- **Task prompt**: Keep only the lines of the listing that include the word "none", and copy them.

- **Extracted material**:
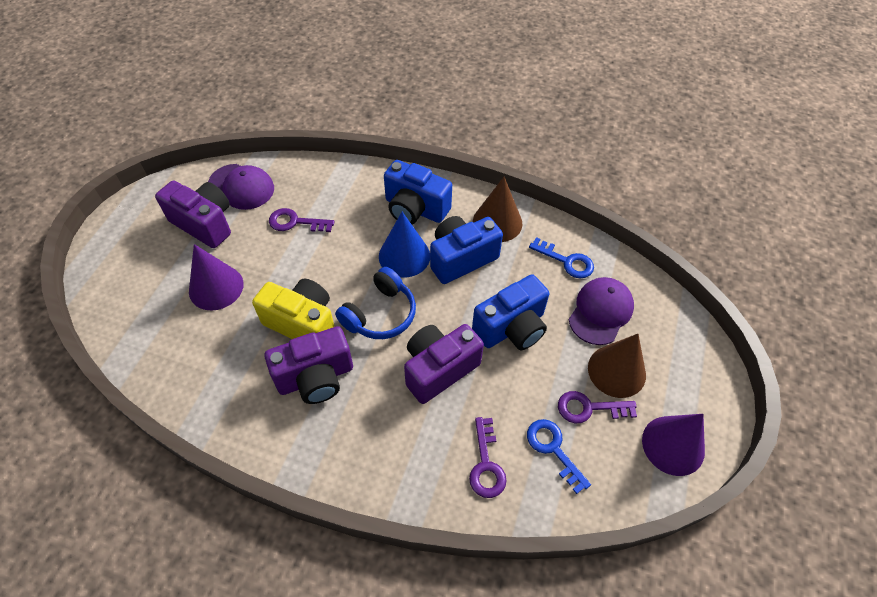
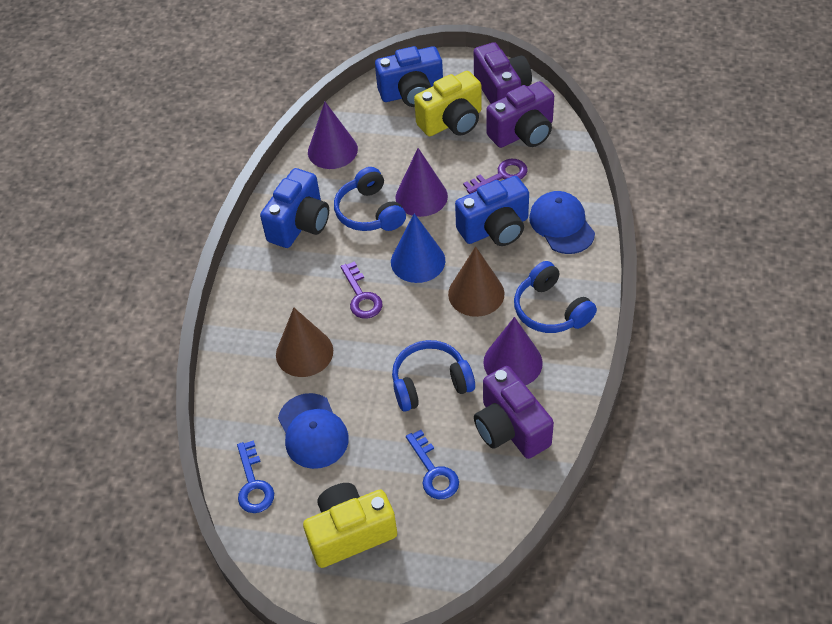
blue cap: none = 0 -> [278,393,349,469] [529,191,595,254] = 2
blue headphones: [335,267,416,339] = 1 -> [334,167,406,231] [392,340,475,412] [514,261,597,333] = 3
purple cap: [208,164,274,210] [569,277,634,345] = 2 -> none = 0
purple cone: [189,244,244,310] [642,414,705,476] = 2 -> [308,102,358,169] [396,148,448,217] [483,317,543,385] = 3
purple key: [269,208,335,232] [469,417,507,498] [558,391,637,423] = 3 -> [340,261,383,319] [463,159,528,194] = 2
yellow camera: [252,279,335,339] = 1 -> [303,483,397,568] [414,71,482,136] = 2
---
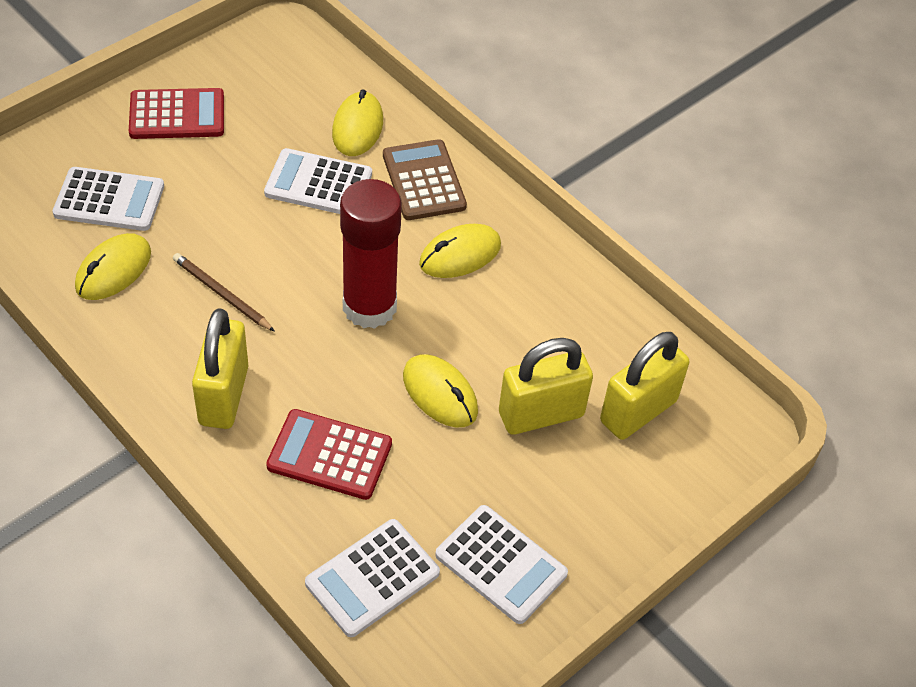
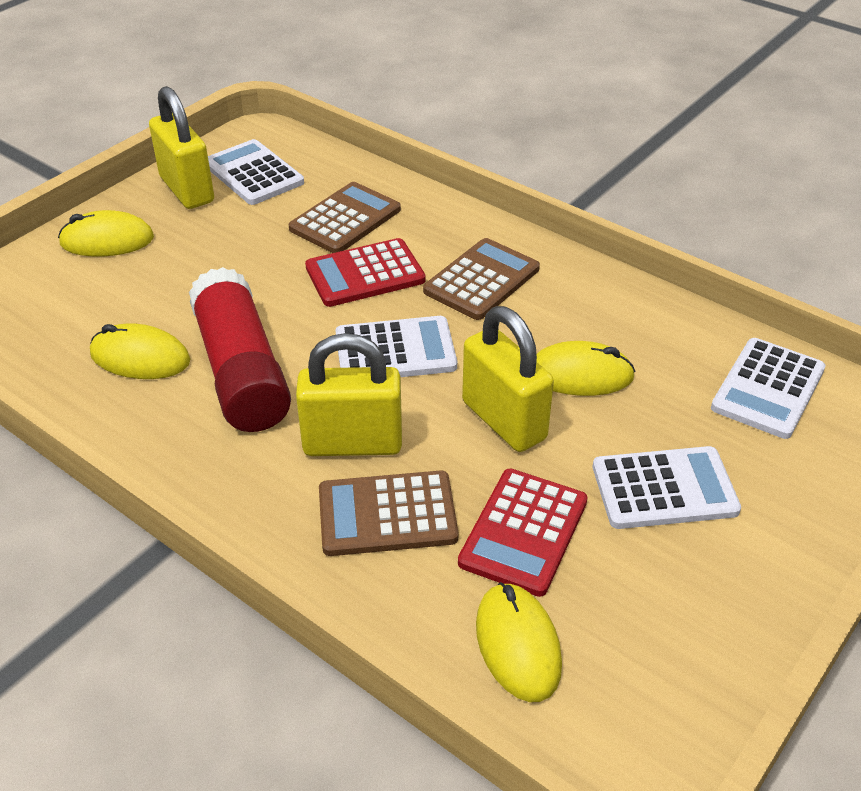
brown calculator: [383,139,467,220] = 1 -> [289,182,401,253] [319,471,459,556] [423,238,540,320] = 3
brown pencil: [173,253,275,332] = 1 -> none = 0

- **Task answer**:
blue cap: none = 0 -> [278,393,349,469] [529,191,595,254] = 2
purple cap: [208,164,274,210] [569,277,634,345] = 2 -> none = 0
brown pencil: [173,253,275,332] = 1 -> none = 0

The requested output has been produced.